GIVEN INFORMATION:
========================================================================

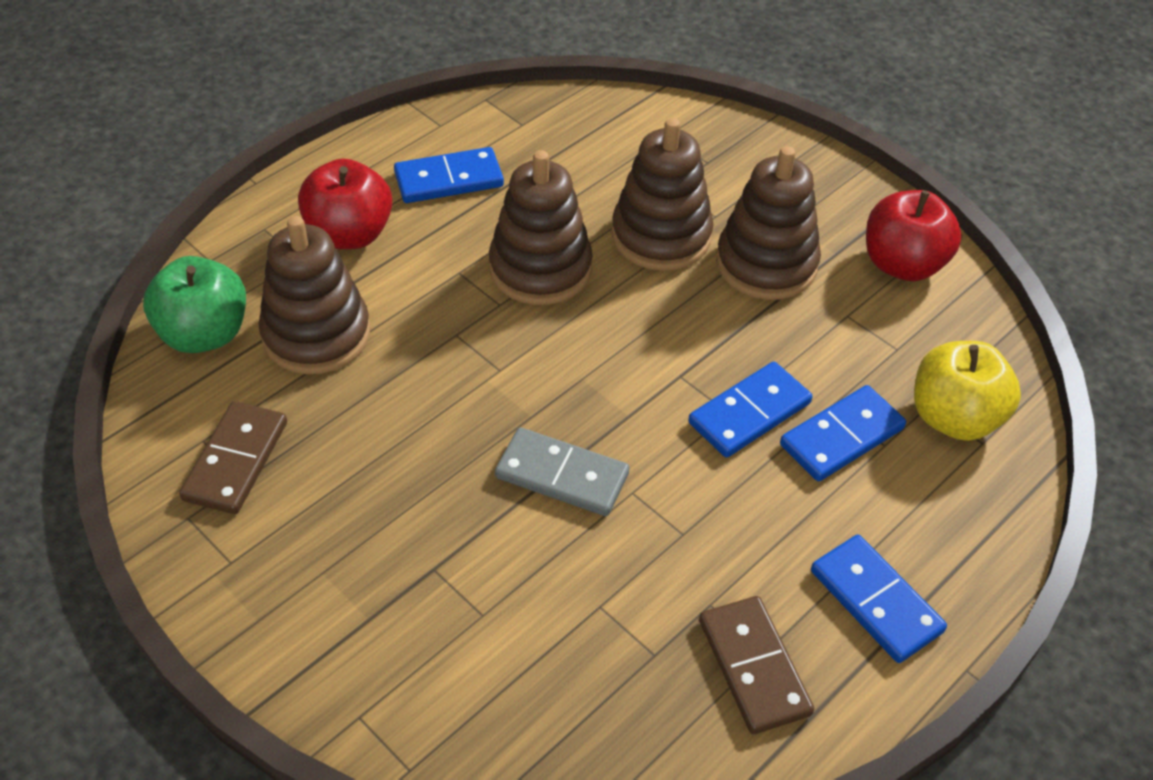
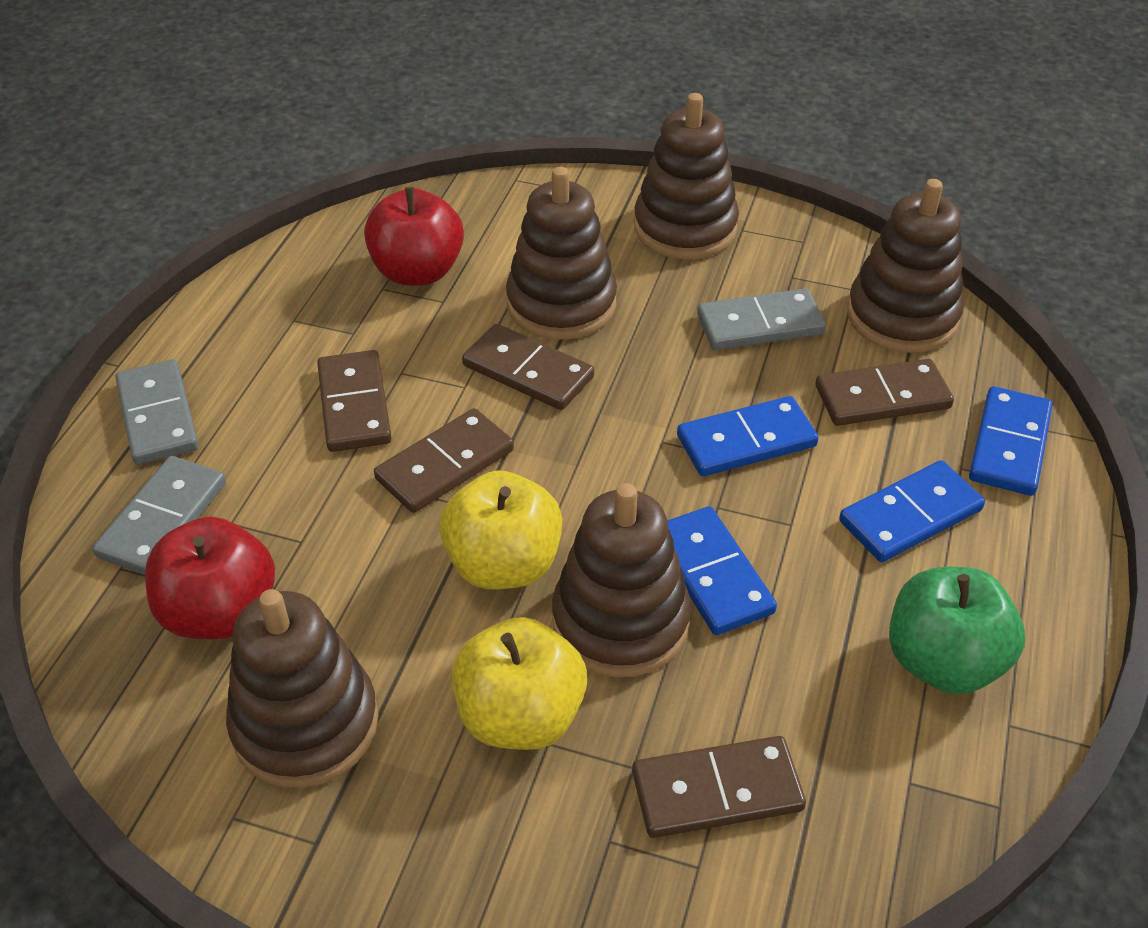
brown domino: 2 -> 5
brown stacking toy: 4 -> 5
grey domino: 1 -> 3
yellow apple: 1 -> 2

========================================================================

PROBLEM TO SOLVE: Print the listing above in full, exactly as written. Omit any pictures.

RESPONSE AREA:
brown domino: 2 -> 5
brown stacking toy: 4 -> 5
grey domino: 1 -> 3
yellow apple: 1 -> 2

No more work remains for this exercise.